> [ENTRIES SUPPLIED]:
- Opening Delimiter -

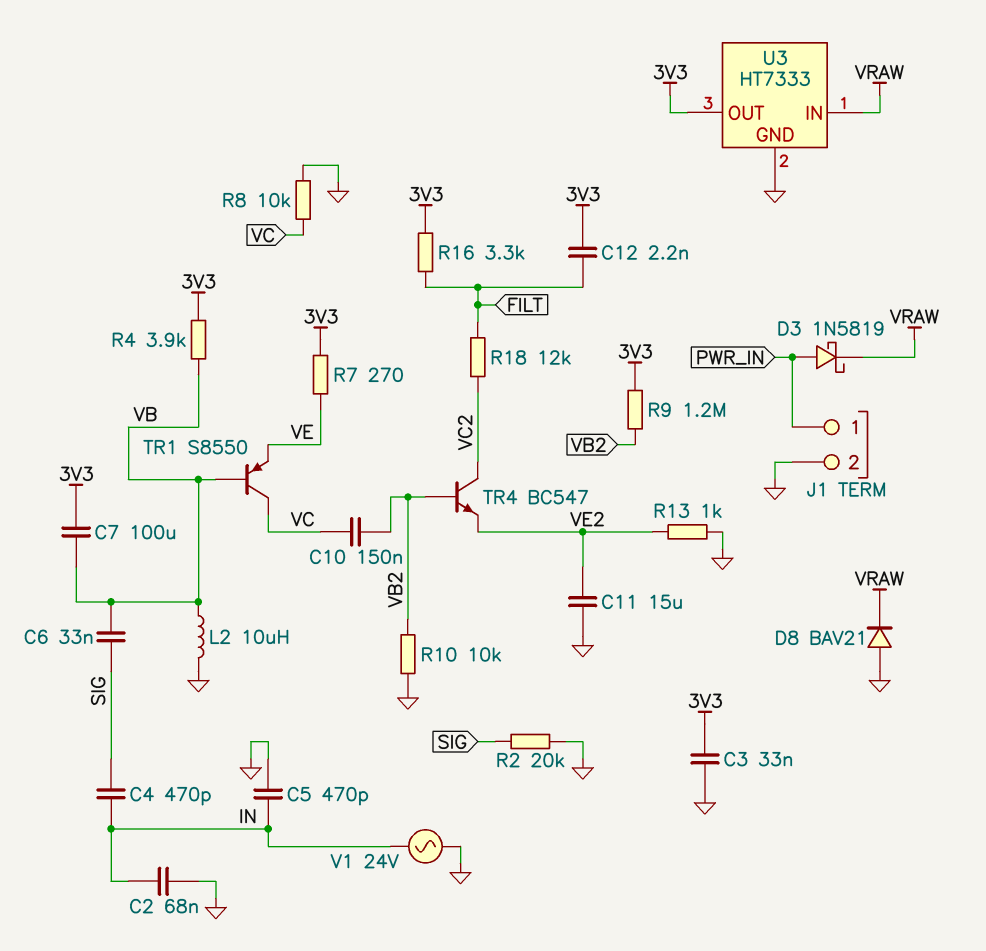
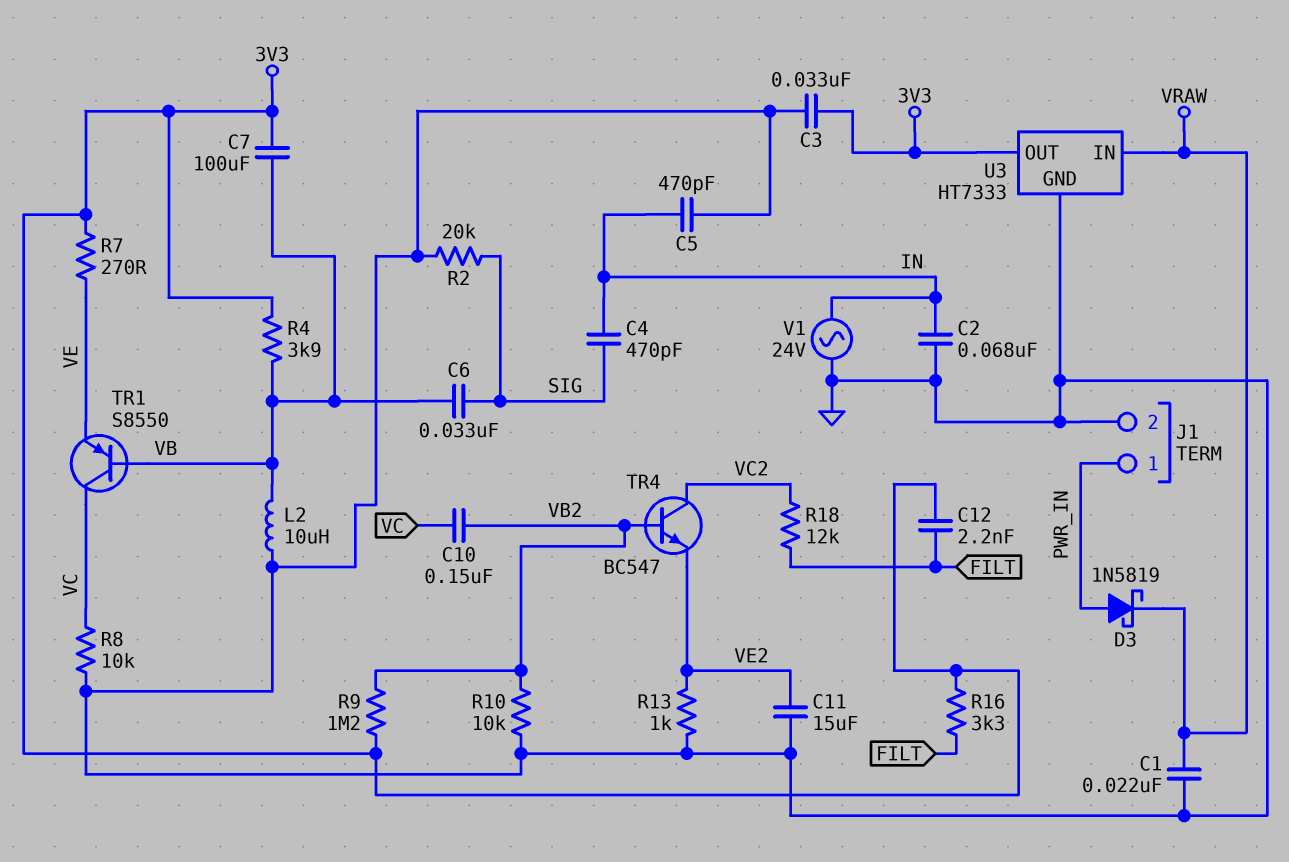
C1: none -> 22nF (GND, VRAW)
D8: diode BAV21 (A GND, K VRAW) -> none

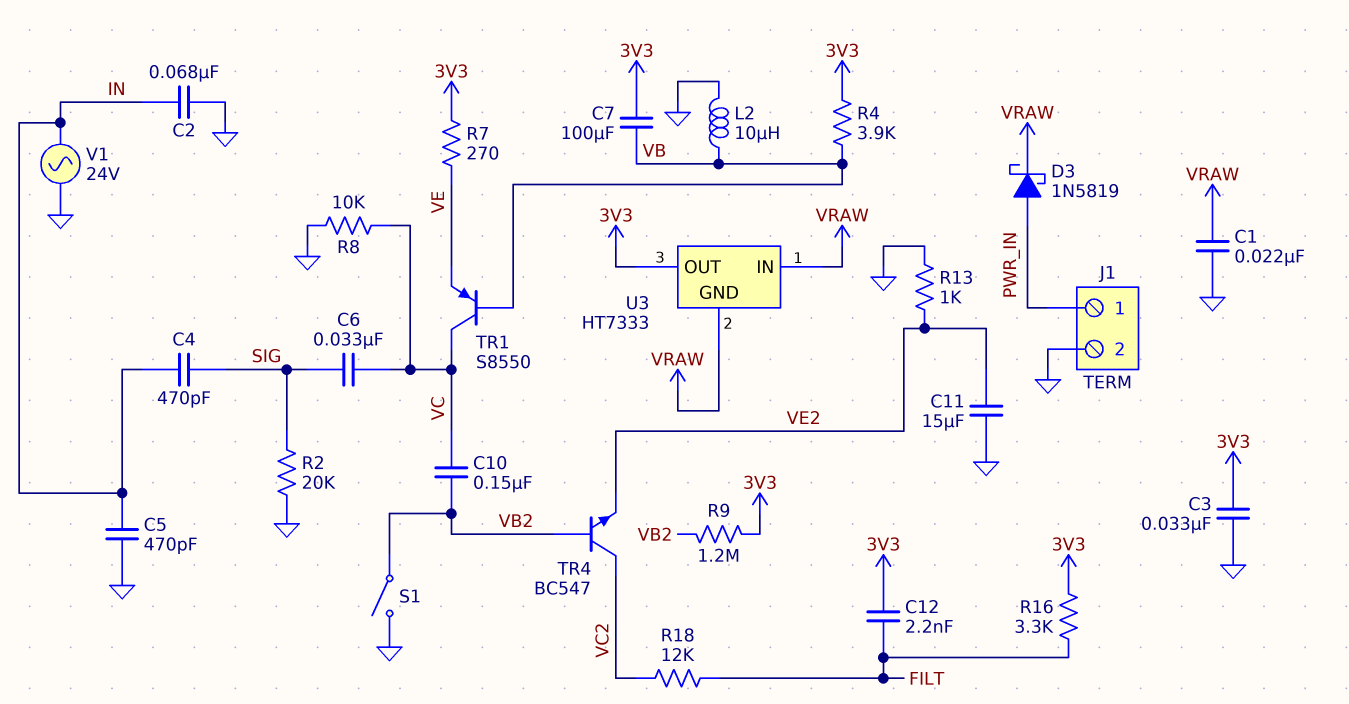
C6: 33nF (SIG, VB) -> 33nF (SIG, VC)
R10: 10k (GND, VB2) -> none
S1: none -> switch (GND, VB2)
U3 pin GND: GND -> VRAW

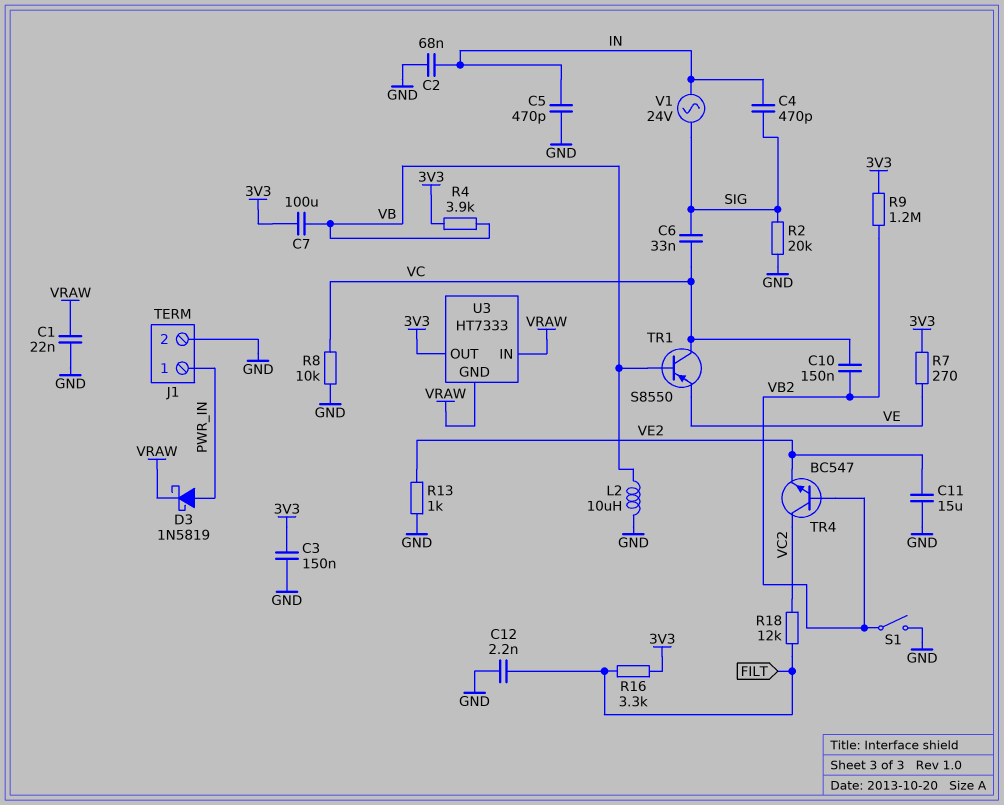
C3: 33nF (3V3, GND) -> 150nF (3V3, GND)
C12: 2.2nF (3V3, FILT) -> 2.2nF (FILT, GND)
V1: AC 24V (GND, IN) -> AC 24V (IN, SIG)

- Closing Delimiter -
- Opening Delimiter -

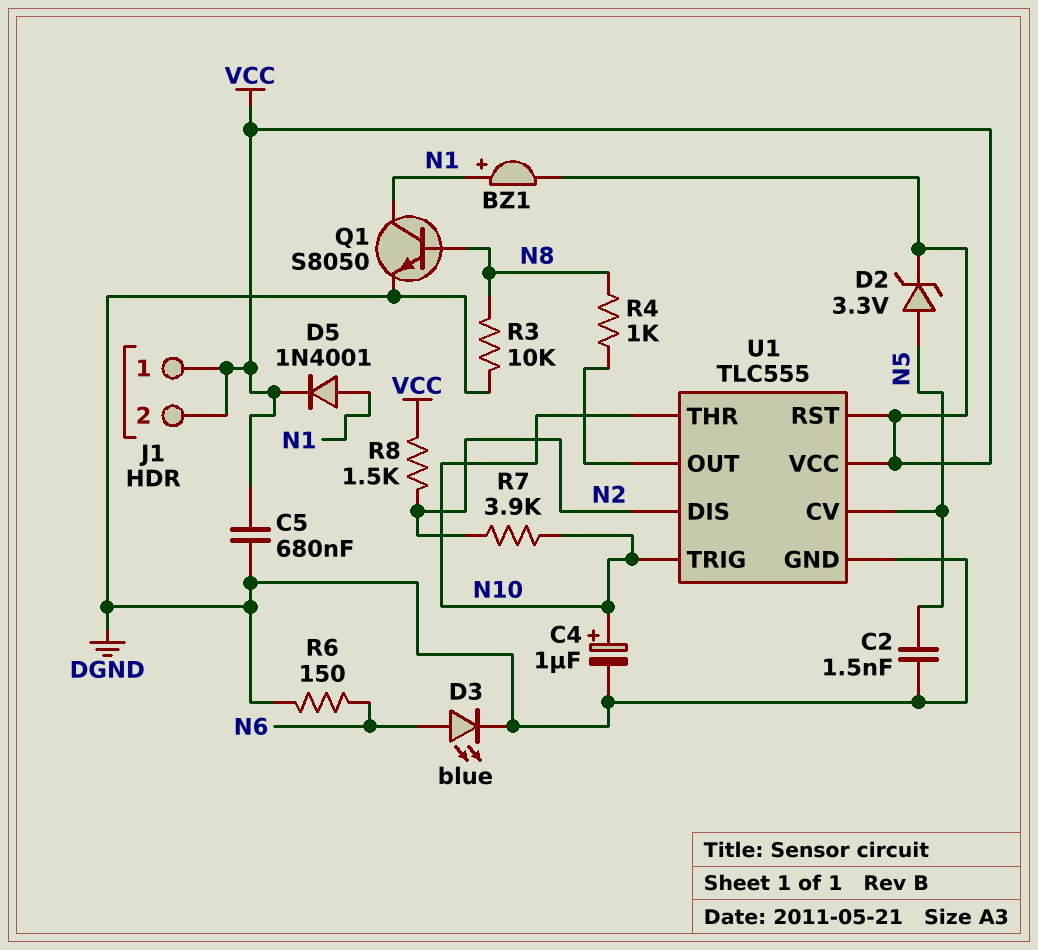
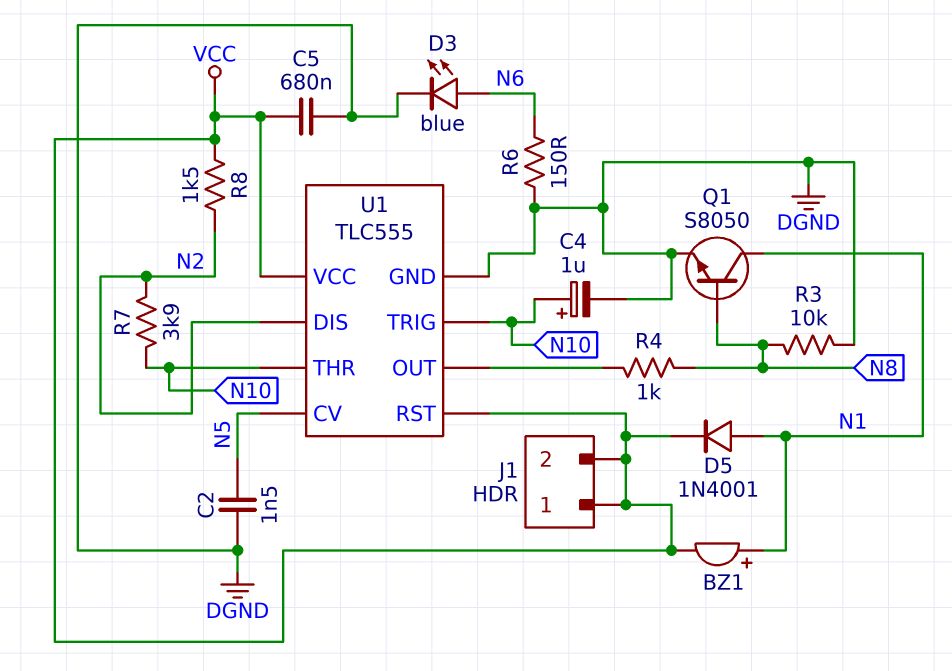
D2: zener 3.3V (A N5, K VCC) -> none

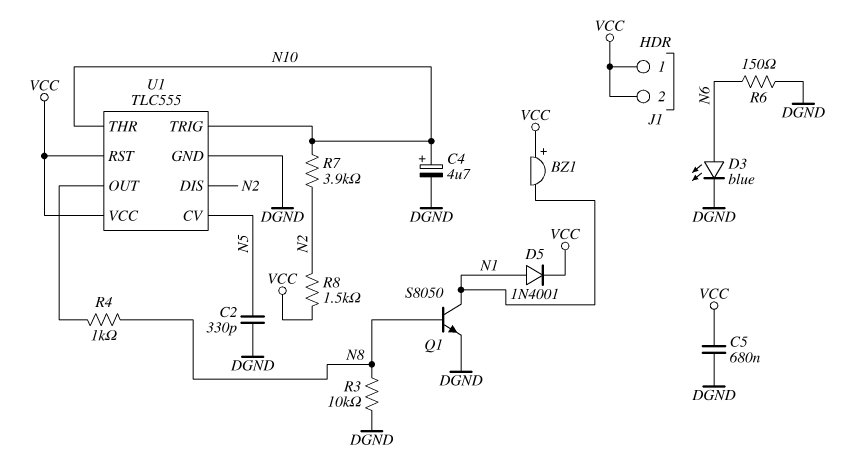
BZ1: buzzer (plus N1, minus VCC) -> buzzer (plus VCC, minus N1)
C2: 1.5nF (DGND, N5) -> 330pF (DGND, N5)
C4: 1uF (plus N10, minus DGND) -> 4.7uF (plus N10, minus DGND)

- Closing Delimiter -

Begin at the line in the entries above that has "C1: none -> 22nF (GND, VRAW)", stop after the line that has "V1: AC 24V (GND, IN) -> AC 24V (IN, SIG)", and output exactly those lines without pictures.

> [RESULT OF THE EXERCISE]:
C1: none -> 22nF (GND, VRAW)
D8: diode BAV21 (A GND, K VRAW) -> none

C6: 33nF (SIG, VB) -> 33nF (SIG, VC)
R10: 10k (GND, VB2) -> none
S1: none -> switch (GND, VB2)
U3 pin GND: GND -> VRAW

C3: 33nF (3V3, GND) -> 150nF (3V3, GND)
C12: 2.2nF (3V3, FILT) -> 2.2nF (FILT, GND)
V1: AC 24V (GND, IN) -> AC 24V (IN, SIG)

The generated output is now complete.